_Work request:_
Transcribe exactly everything in the data below from the line containing "cyan 1x2 brick [169,304,258,393]" down to the line containing "lime 1x1 brick [451,344,508,419] -> none", both lines included and nothing further.

_Exercise inputs:_
-- -- --

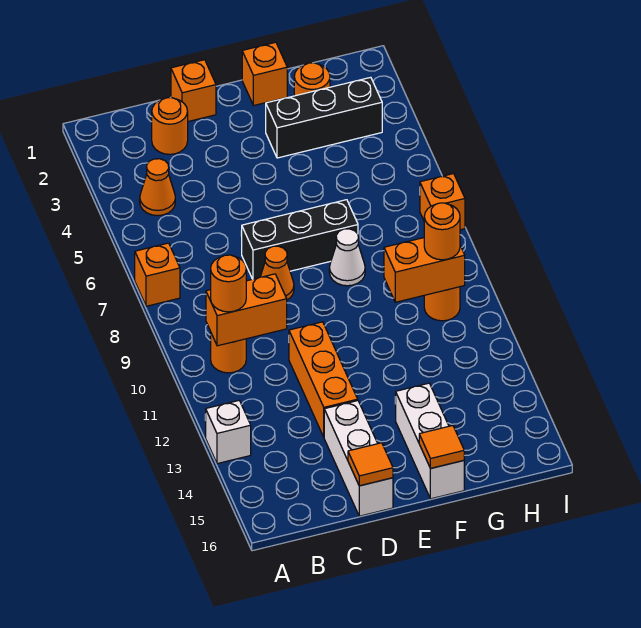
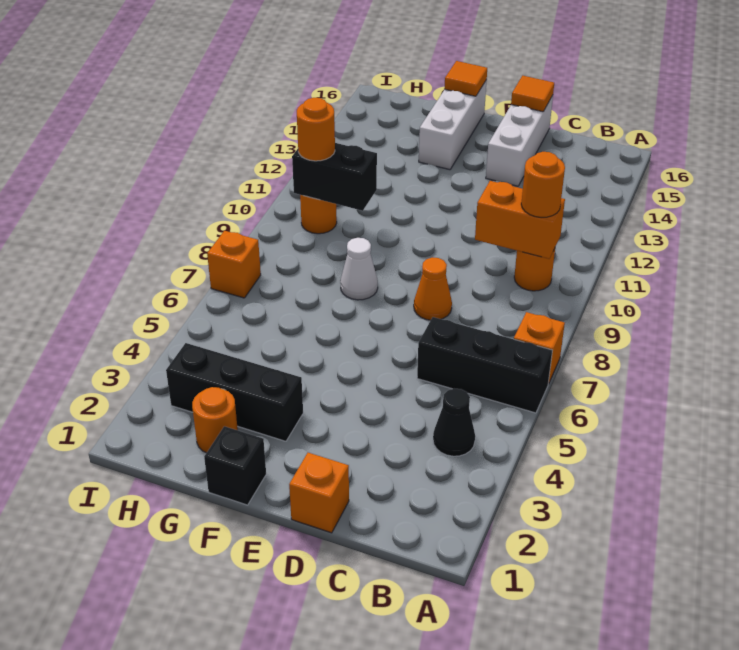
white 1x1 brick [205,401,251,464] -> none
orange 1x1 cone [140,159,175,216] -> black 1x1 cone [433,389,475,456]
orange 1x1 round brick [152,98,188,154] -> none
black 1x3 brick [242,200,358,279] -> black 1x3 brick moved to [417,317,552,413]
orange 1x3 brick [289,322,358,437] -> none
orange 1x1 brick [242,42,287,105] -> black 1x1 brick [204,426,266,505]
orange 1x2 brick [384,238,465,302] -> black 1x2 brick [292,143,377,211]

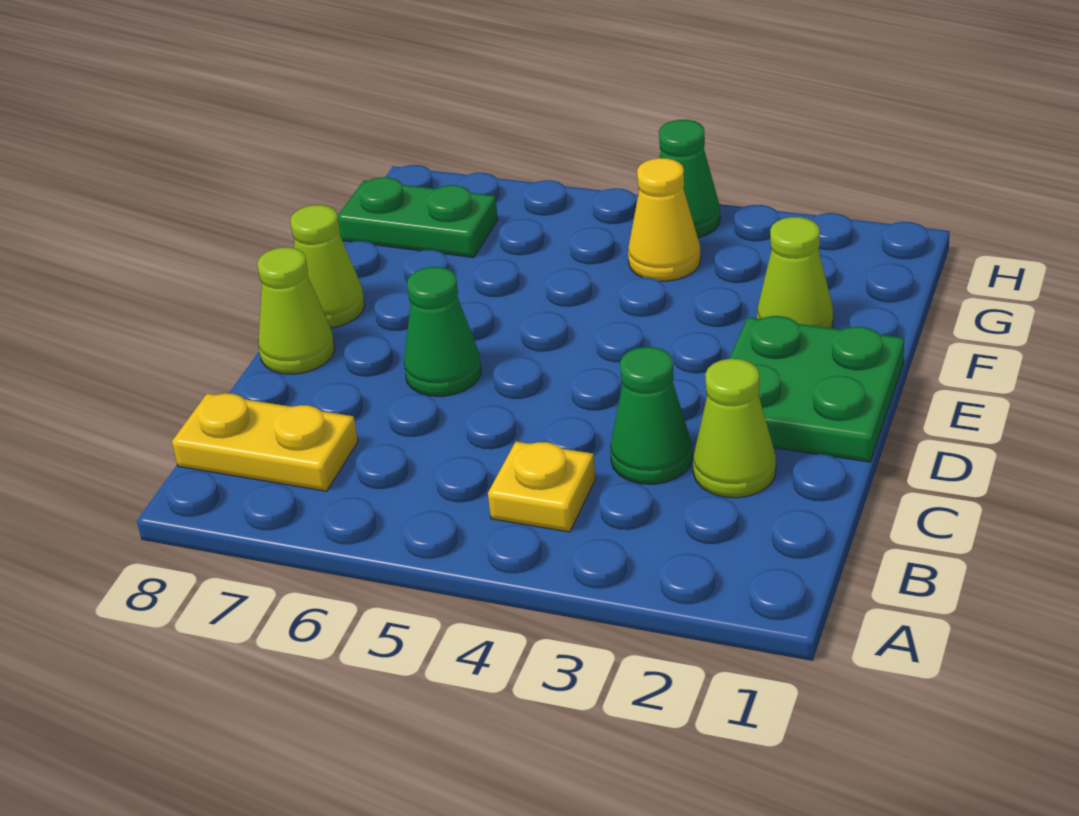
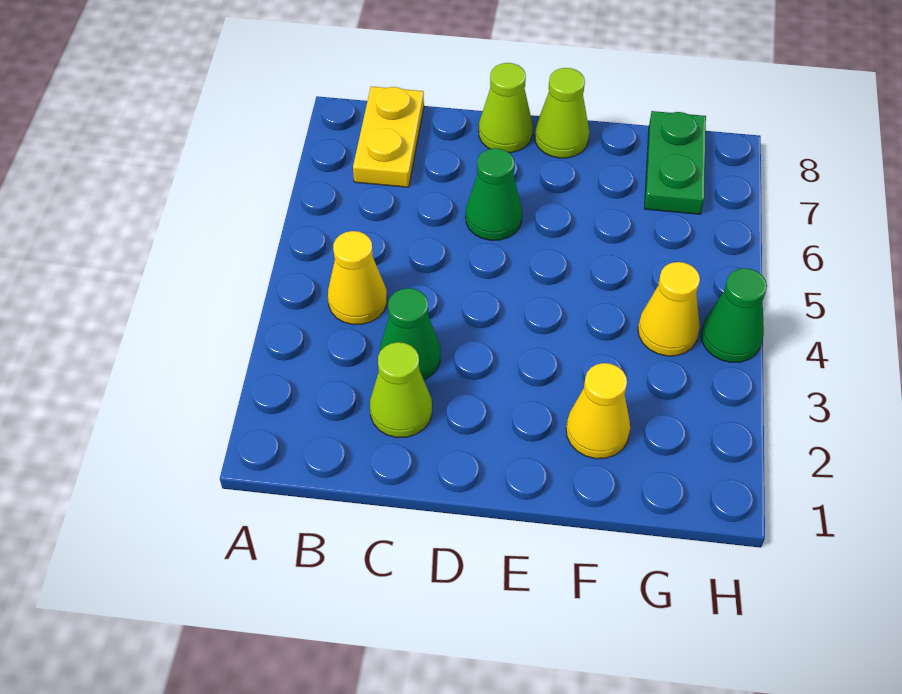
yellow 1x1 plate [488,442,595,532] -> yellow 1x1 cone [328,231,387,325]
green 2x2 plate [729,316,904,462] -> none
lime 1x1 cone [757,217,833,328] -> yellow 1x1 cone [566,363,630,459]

-- -- --

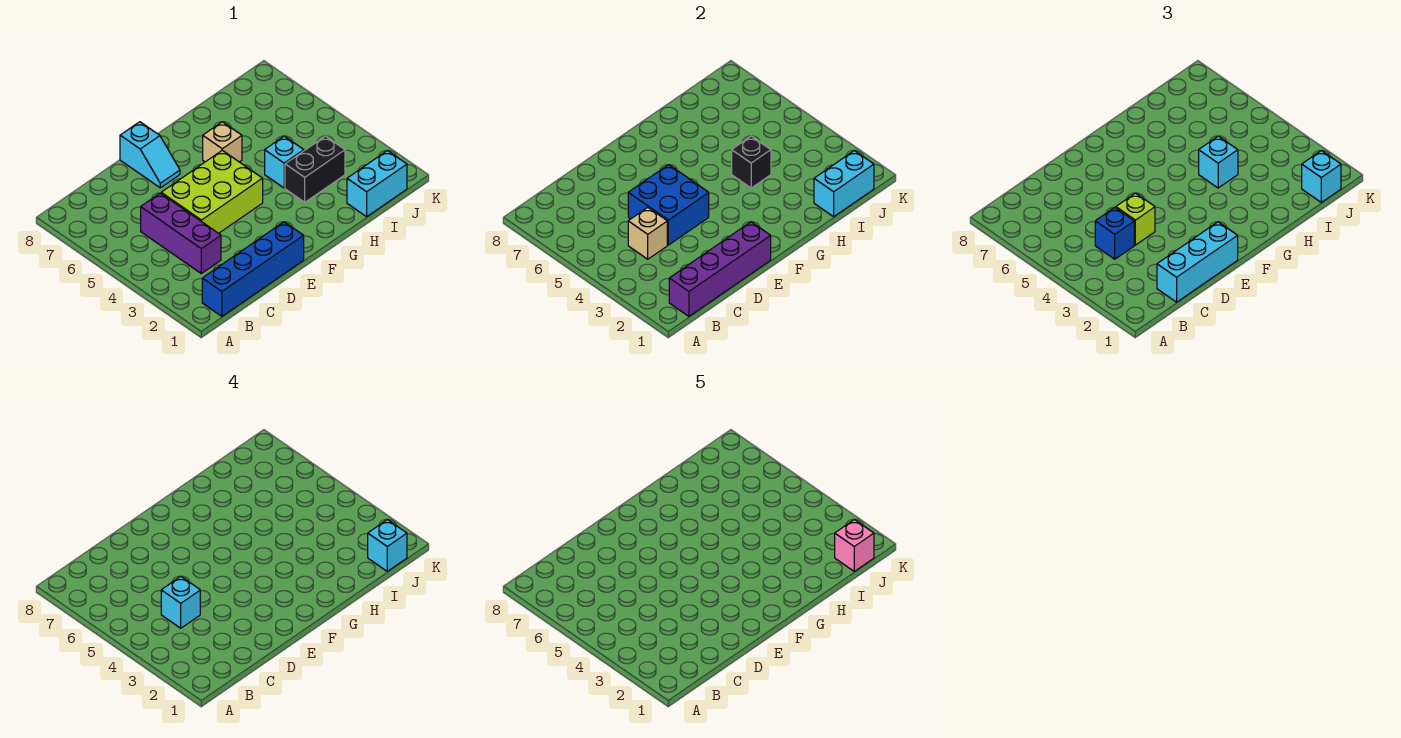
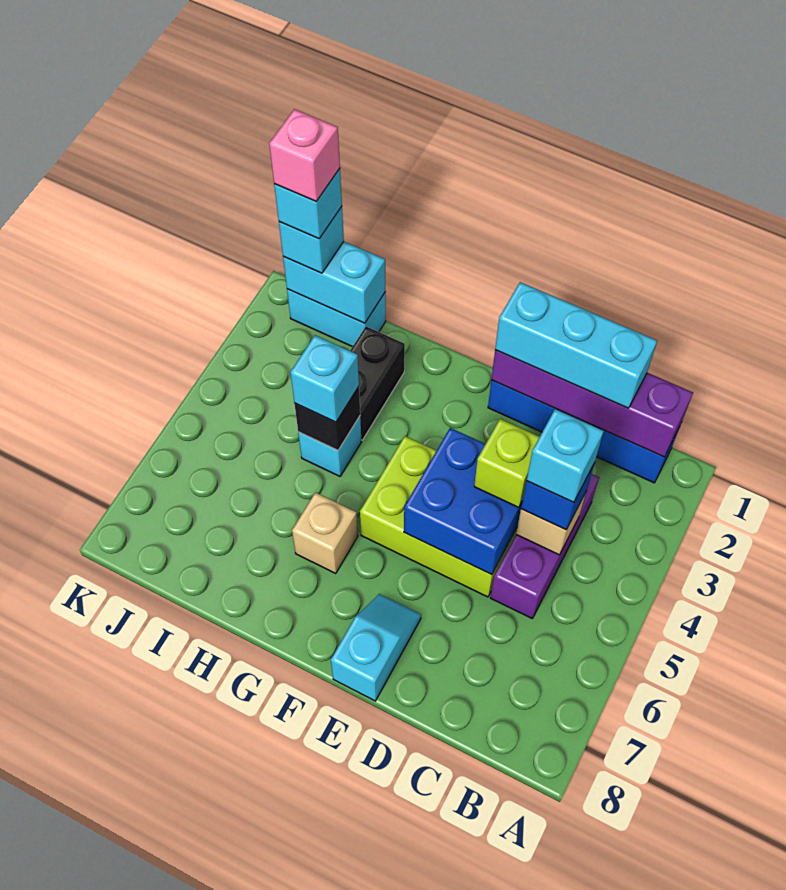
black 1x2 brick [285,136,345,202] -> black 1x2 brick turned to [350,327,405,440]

-- -- --

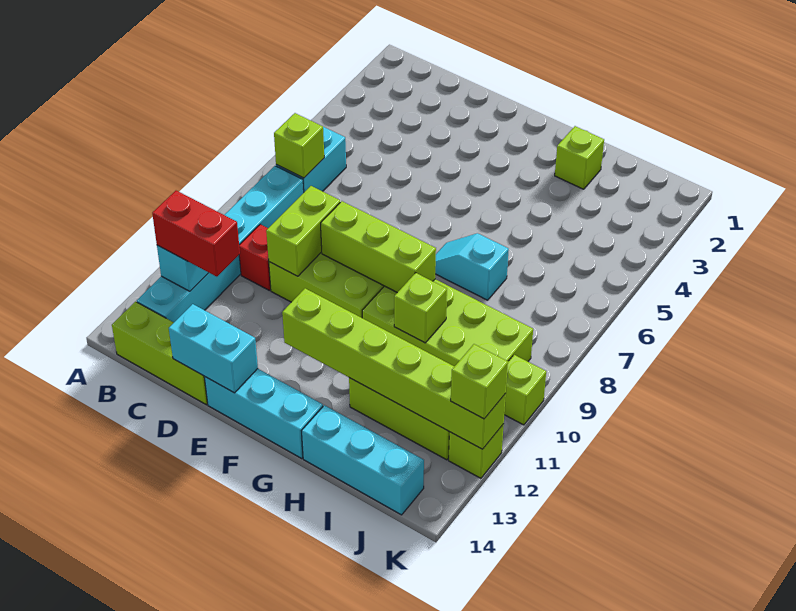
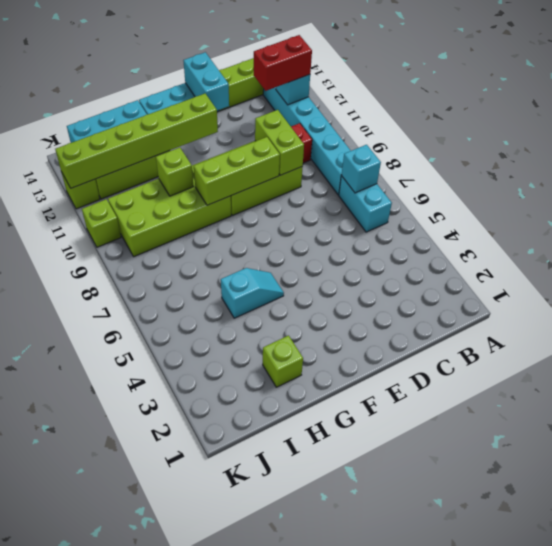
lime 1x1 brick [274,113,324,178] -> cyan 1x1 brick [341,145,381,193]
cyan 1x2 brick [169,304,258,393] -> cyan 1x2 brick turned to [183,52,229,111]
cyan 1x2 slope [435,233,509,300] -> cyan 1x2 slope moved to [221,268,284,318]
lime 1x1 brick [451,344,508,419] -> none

-- -- --

_Answer to the problem:_
cyan 1x2 brick [169,304,258,393] -> cyan 1x2 brick turned to [183,52,229,111]
cyan 1x2 slope [435,233,509,300] -> cyan 1x2 slope moved to [221,268,284,318]
lime 1x1 brick [451,344,508,419] -> none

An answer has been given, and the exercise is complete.